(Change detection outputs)
- - - -

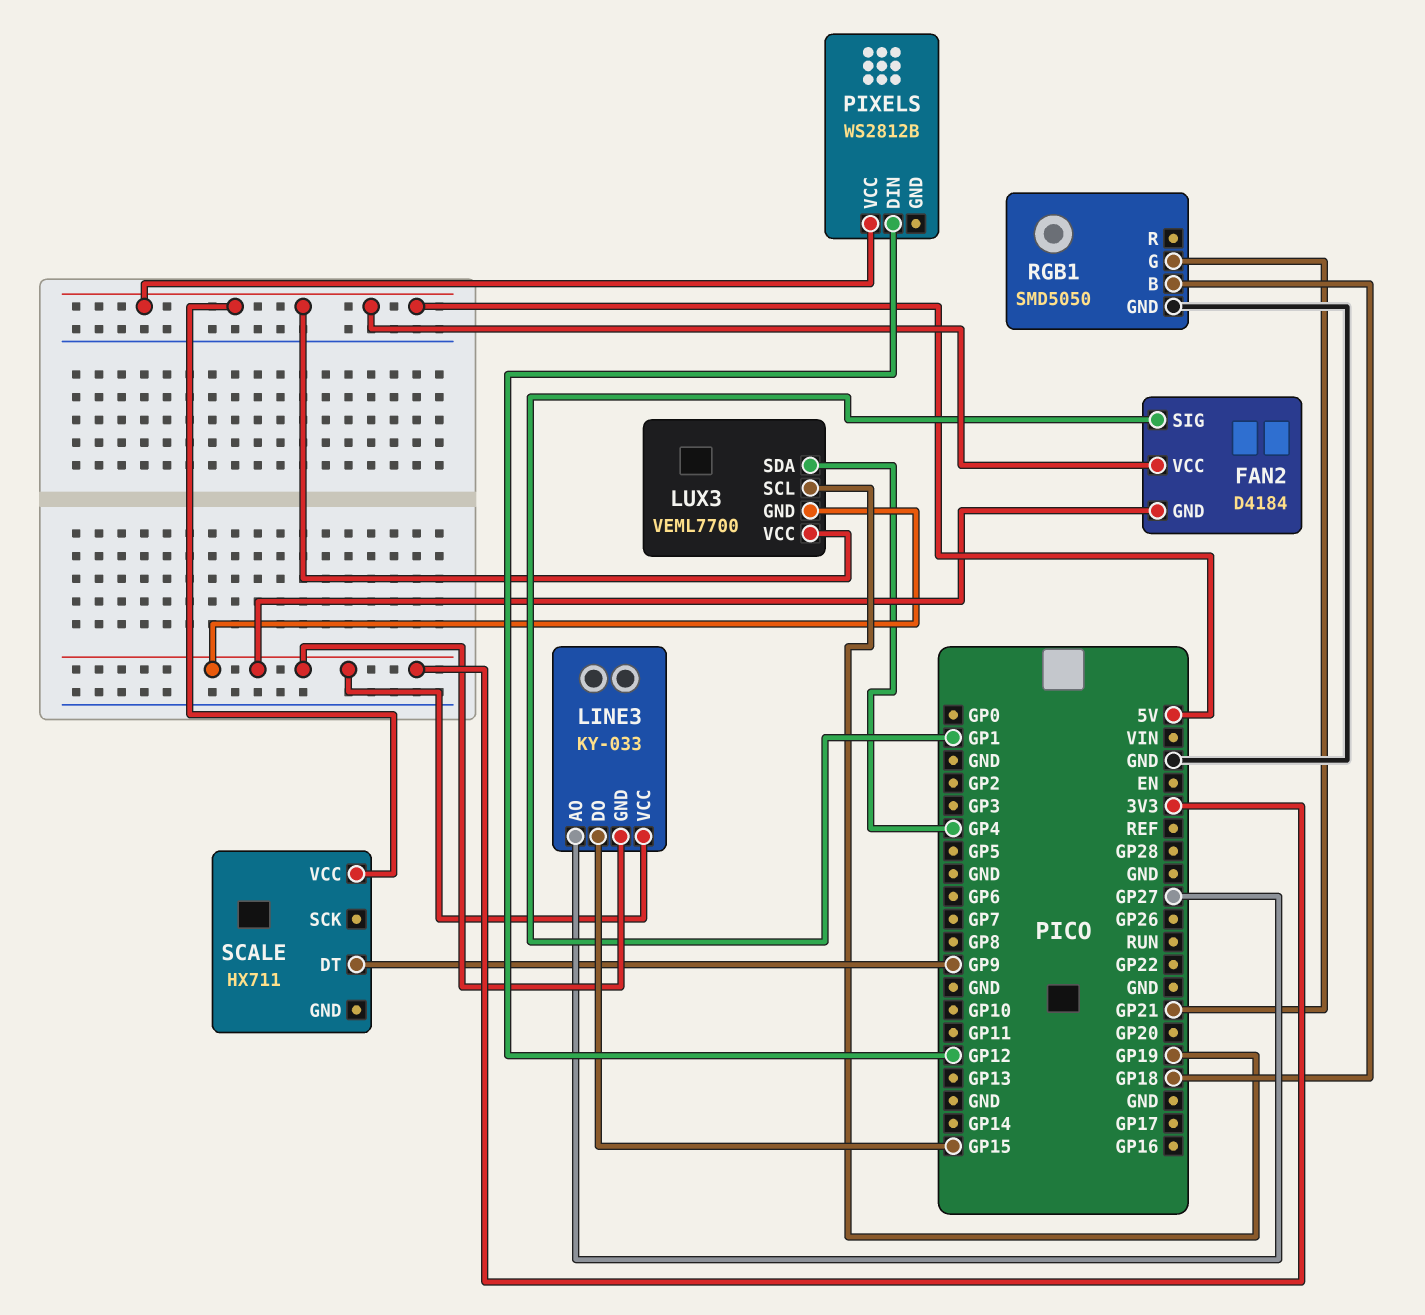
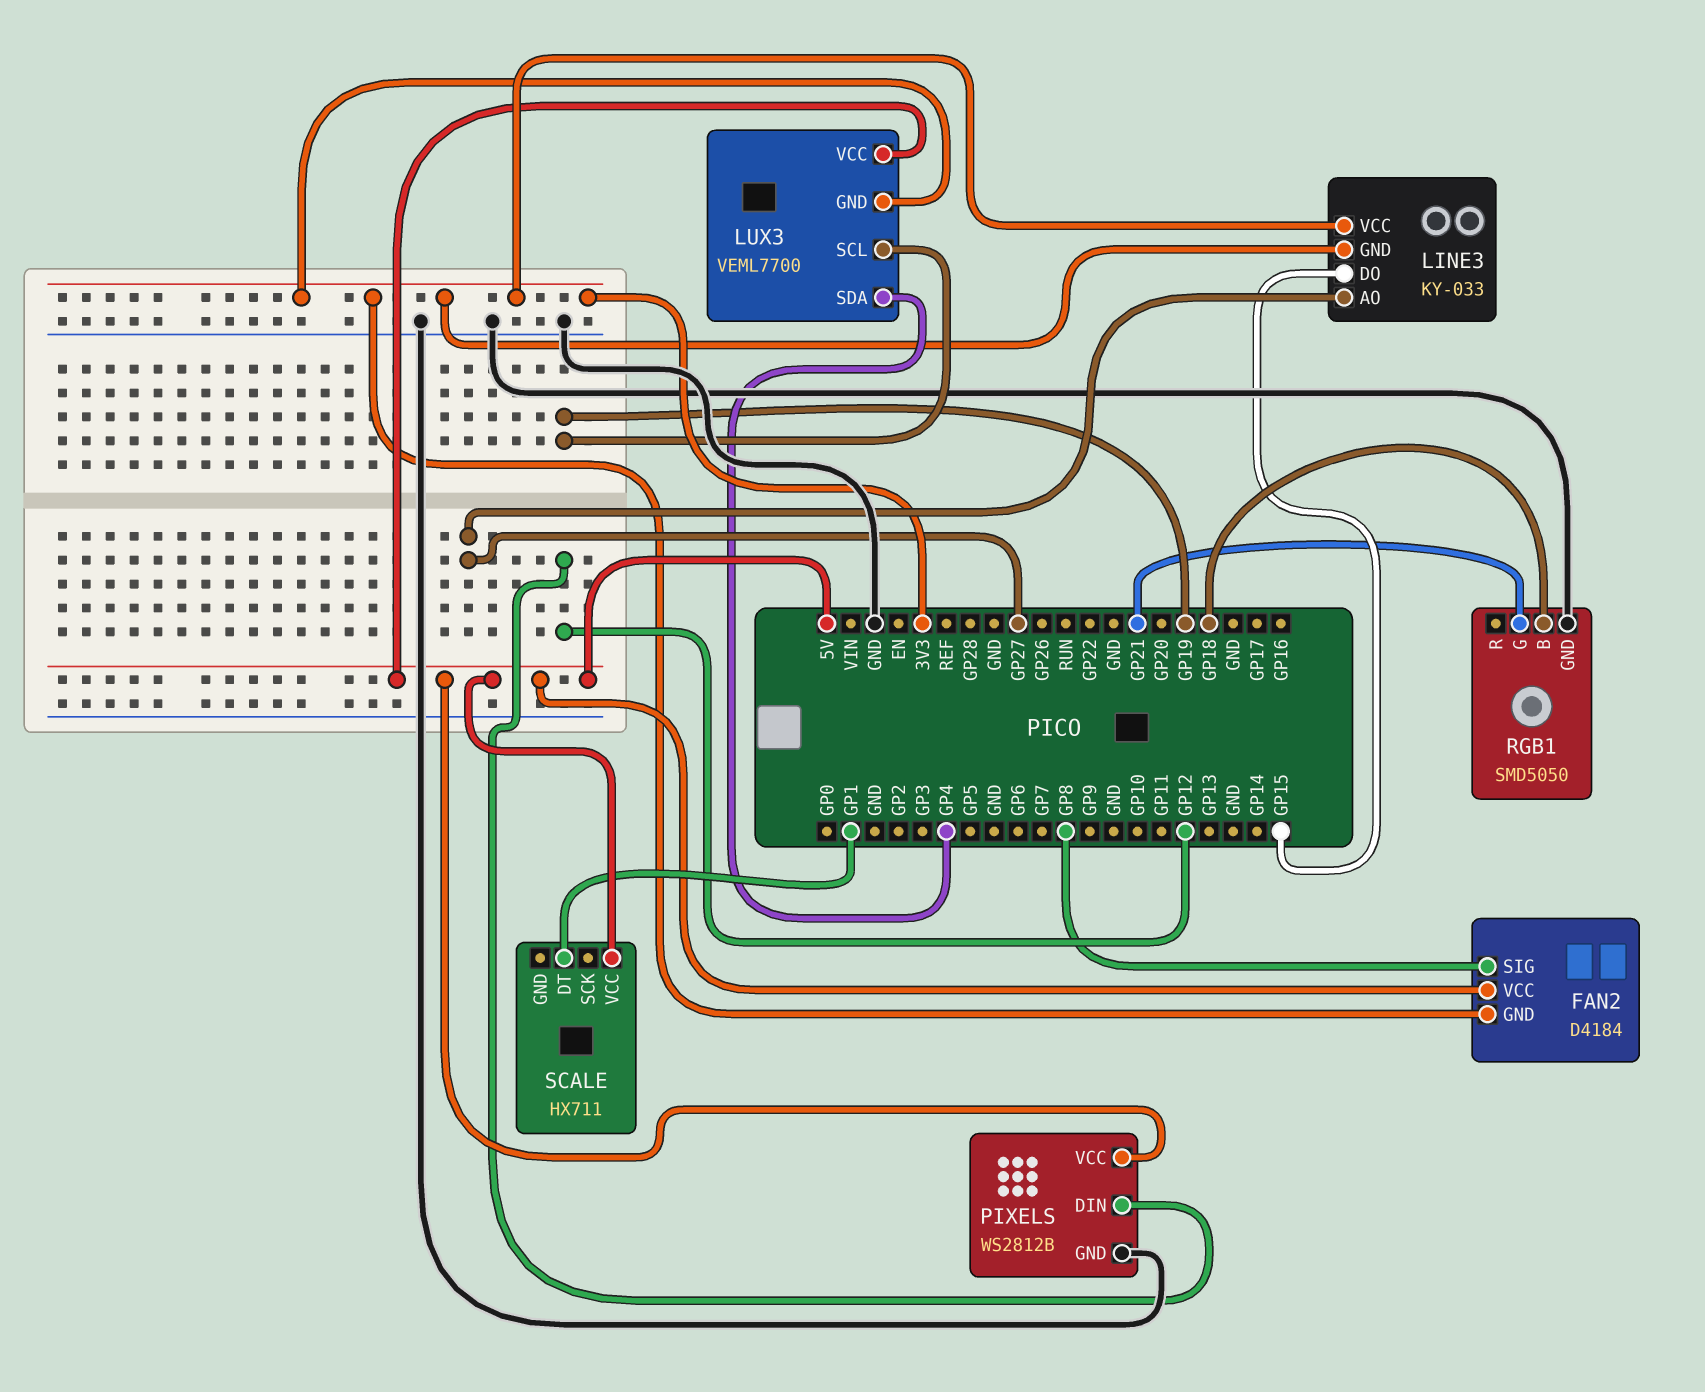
FAN2 pin SIG: GP1 -> GP8
PIXELS pin GND: none -> GND
SCALE pin DT: GP9 -> GP1

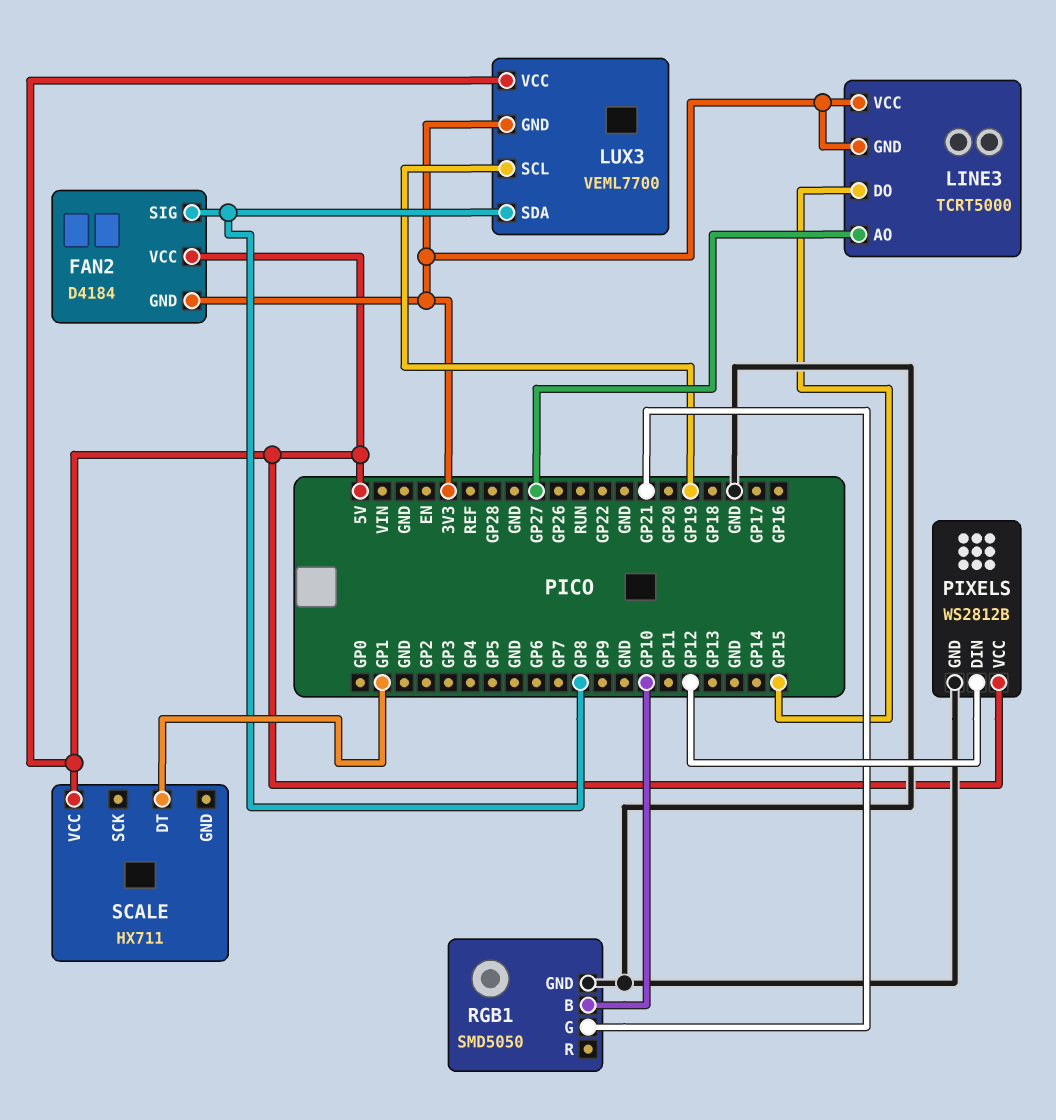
LINE3: KY-033 -> TCRT5000
LUX3 pin SDA: GP4 -> GP8
RGB1 pin B: GP18 -> GP10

- - - -

What you should do.
Because only the text is wanted, repeat all the entries exactly and leave out the pictures.

Answer to the exercise.
FAN2 pin SIG: GP1 -> GP8
PIXELS pin GND: none -> GND
SCALE pin DT: GP9 -> GP1

LINE3: KY-033 -> TCRT5000
LUX3 pin SDA: GP4 -> GP8
RGB1 pin B: GP18 -> GP10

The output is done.